WHAT THE TASK REQUIRES: Transcribe each of the records below exactly, excluding all pictures.

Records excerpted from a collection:
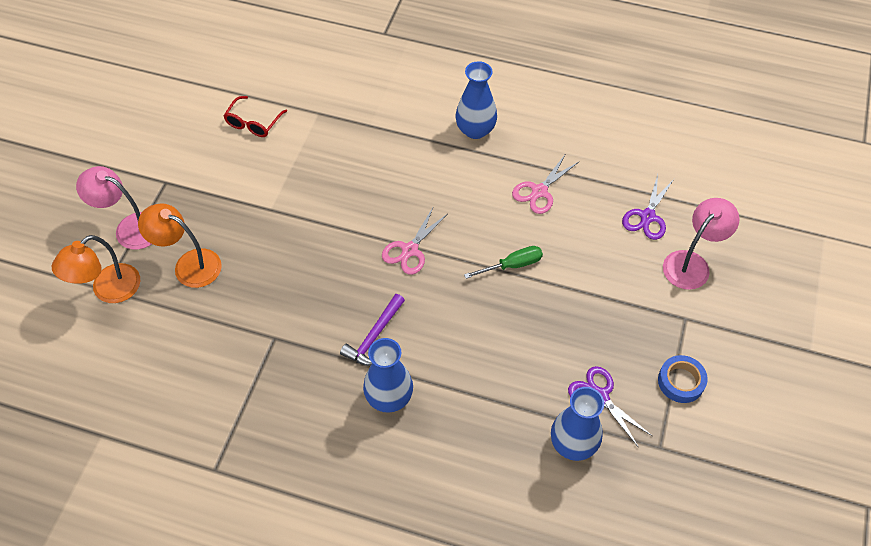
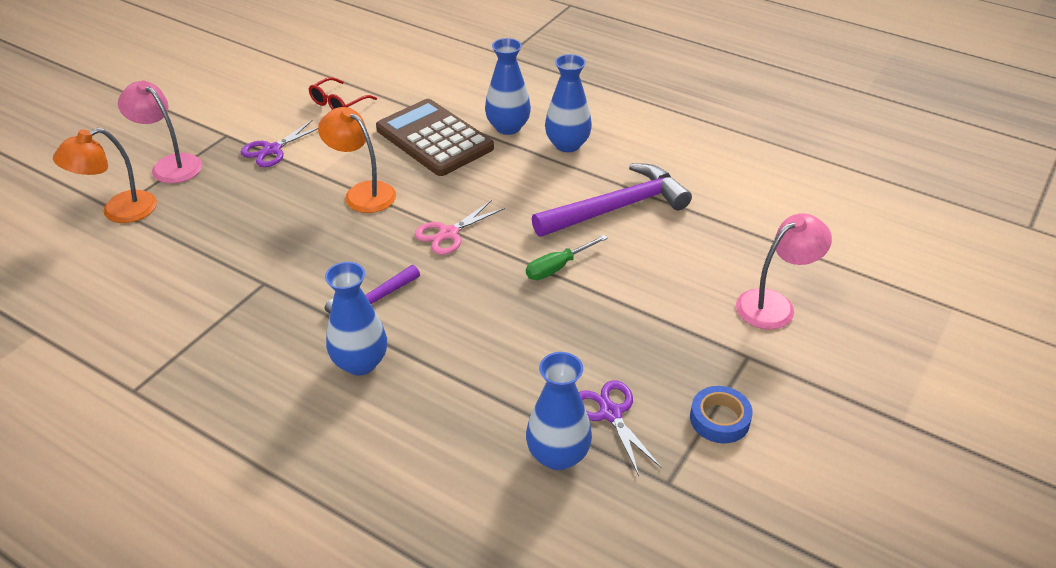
camera: 15 degrees right, 15 degrees down
(189, 264) = (211, 204): orange lamp -> orange lamp (362, 193)
(357, 147) = (434, 139): none -> brown calculator
(417, 120) = (508, 127): none -> blue vase
(512, 265) = (557, 267): green screwdriver -> green screwdriver turned 150 degrees clockwise
(539, 191) = (616, 208): pink scissors -> purple hammer
(647, 217) = (735, 251): purple scissors -> purple scissors (272, 150)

ANSWER BELOW:
camera: 15 degrees right, 15 degrees down
(189, 264) = (211, 204): orange lamp -> orange lamp (362, 193)
(357, 147) = (434, 139): none -> brown calculator
(417, 120) = (508, 127): none -> blue vase
(512, 265) = (557, 267): green screwdriver -> green screwdriver turned 150 degrees clockwise
(539, 191) = (616, 208): pink scissors -> purple hammer
(647, 217) = (735, 251): purple scissors -> purple scissors (272, 150)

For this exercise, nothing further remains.